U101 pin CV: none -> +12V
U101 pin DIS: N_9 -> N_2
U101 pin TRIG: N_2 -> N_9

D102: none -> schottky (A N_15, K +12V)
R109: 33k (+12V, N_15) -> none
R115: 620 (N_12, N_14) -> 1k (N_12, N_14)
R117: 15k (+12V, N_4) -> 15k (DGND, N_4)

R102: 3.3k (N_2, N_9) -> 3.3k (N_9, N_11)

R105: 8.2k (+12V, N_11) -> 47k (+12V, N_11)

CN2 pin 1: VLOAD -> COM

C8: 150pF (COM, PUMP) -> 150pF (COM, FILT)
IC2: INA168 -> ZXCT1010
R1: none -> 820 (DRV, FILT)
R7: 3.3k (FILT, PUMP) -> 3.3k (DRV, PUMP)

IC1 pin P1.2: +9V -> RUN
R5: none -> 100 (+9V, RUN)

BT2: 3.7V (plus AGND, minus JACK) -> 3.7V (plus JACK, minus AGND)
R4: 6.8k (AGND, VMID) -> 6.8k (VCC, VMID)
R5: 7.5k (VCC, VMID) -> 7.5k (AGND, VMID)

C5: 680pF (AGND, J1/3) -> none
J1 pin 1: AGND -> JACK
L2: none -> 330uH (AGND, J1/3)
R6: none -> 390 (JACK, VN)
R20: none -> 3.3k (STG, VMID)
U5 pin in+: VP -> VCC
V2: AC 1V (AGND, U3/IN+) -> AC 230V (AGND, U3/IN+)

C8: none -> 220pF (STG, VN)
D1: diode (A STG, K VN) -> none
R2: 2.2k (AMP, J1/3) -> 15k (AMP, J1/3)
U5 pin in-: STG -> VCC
────────────────
* _Task statement_:
Work out how many lines of the records contain the string "VMID". Nothing but the number should be written.

* _Exercise response_:
3